DATA FOR THE TASK:

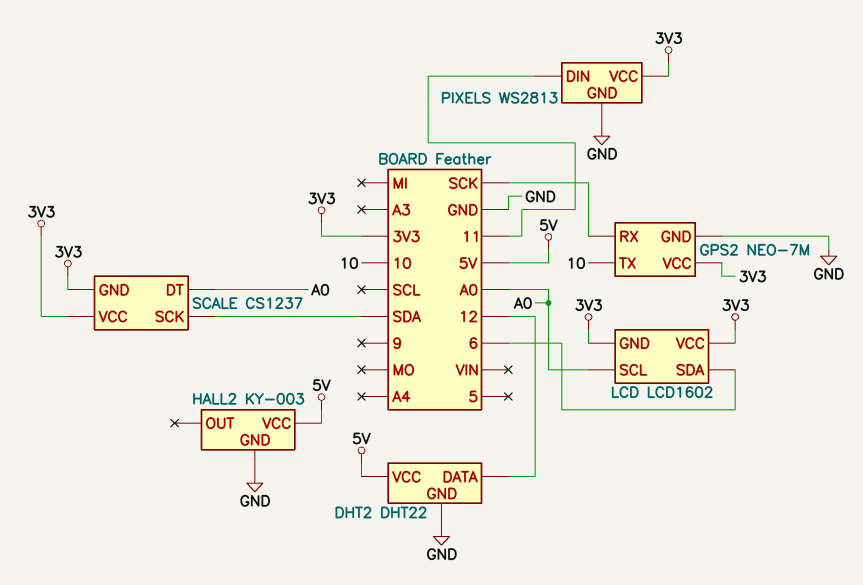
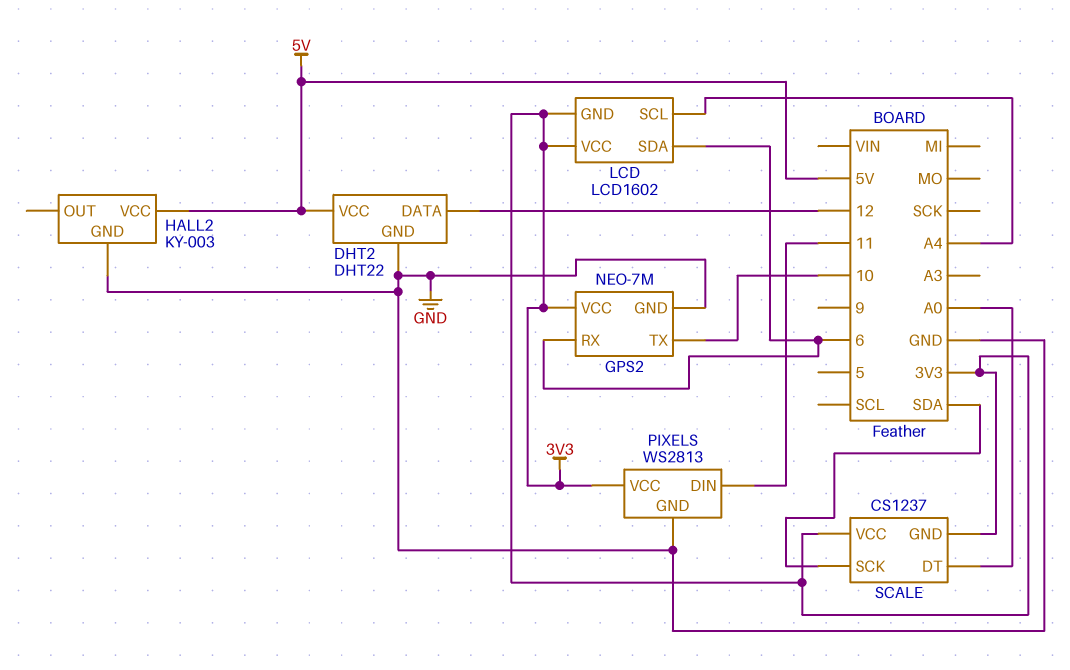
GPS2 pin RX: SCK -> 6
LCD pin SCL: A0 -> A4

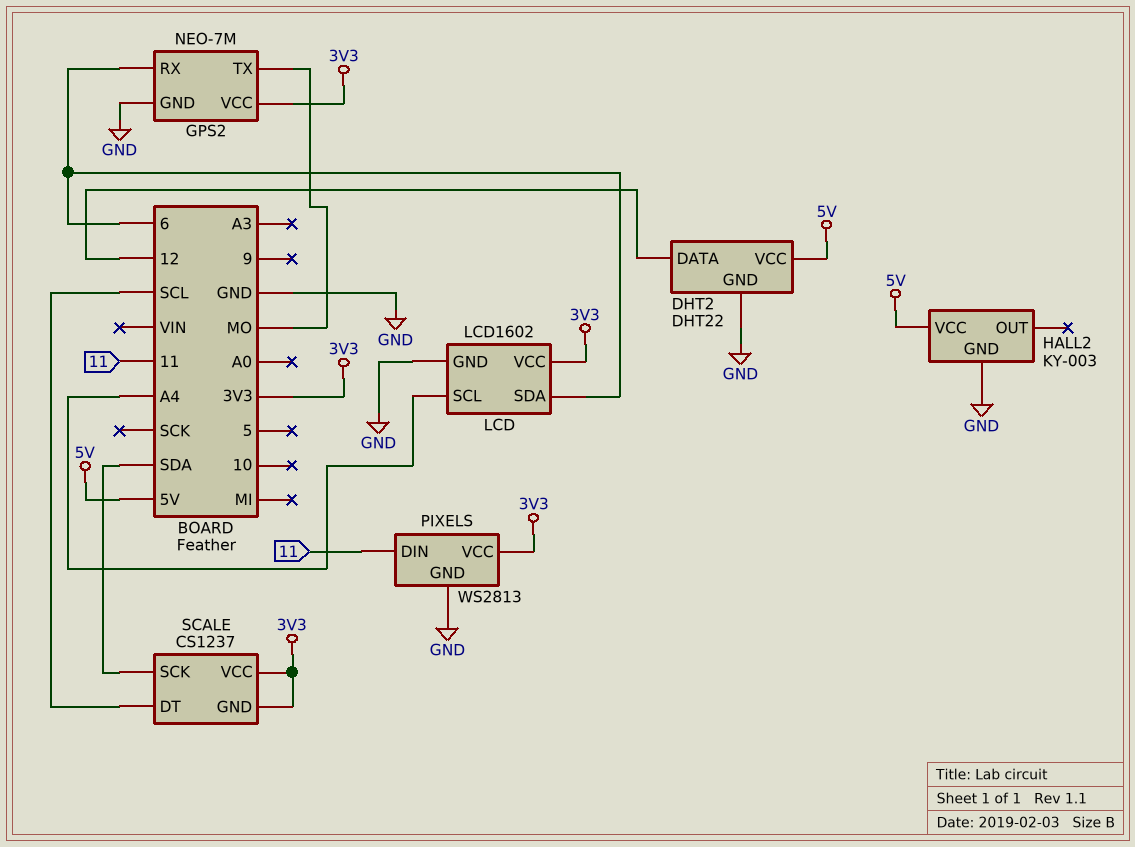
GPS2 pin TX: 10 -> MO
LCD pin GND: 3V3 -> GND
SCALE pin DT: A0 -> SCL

WORK ORDER: What is wanted is a verbatim transcription of every record above, pictures excluded.

SOLUTION TO THIS PROBLEM:
GPS2 pin RX: SCK -> 6
LCD pin SCL: A0 -> A4

GPS2 pin TX: 10 -> MO
LCD pin GND: 3V3 -> GND
SCALE pin DT: A0 -> SCL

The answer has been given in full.